▶ [Stored data entries]
* * * * * * *
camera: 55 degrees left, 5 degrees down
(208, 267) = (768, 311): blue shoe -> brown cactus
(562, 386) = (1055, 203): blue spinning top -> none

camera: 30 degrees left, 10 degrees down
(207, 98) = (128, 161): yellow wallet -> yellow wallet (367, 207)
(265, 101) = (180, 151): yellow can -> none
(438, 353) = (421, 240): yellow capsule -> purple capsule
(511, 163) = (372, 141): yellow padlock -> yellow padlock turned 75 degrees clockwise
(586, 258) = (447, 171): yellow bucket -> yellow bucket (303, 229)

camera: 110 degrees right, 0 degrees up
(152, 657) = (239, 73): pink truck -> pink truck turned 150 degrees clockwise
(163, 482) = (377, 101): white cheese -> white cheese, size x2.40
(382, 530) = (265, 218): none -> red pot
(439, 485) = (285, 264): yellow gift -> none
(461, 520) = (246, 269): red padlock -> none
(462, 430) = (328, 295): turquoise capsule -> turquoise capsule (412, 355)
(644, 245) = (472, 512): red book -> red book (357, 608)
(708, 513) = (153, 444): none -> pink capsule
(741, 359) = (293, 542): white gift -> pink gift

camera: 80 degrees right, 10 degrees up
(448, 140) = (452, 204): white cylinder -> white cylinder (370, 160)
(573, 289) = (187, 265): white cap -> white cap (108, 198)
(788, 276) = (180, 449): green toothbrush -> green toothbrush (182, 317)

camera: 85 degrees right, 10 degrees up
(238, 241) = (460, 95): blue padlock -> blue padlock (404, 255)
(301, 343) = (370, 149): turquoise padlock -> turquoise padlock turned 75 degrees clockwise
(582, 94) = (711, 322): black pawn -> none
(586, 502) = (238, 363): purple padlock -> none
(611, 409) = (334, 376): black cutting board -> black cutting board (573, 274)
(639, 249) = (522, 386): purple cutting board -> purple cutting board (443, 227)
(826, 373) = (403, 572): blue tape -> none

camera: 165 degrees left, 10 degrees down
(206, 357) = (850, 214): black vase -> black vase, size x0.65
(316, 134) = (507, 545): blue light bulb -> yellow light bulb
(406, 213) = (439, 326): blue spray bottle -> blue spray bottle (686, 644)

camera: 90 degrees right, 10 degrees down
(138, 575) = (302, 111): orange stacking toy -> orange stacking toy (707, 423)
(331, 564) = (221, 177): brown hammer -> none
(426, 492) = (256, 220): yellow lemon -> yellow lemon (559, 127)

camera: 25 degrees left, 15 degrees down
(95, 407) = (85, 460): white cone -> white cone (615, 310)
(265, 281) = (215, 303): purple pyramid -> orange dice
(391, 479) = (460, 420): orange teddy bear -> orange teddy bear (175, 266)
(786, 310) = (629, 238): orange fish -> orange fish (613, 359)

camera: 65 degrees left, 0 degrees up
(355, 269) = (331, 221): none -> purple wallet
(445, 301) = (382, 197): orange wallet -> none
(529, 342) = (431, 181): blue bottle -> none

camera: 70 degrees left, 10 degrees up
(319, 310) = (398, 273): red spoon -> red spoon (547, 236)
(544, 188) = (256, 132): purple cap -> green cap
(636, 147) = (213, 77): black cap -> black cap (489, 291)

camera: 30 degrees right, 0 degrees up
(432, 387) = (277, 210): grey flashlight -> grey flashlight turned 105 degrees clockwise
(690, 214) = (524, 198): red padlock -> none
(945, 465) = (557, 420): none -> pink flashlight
* * * * * * *
Which of the lines above hold the string "size"? Pick each of them out.

(163, 482) = (377, 101): white cheese -> white cheese, size x2.40
(206, 357) = (850, 214): black vase -> black vase, size x0.65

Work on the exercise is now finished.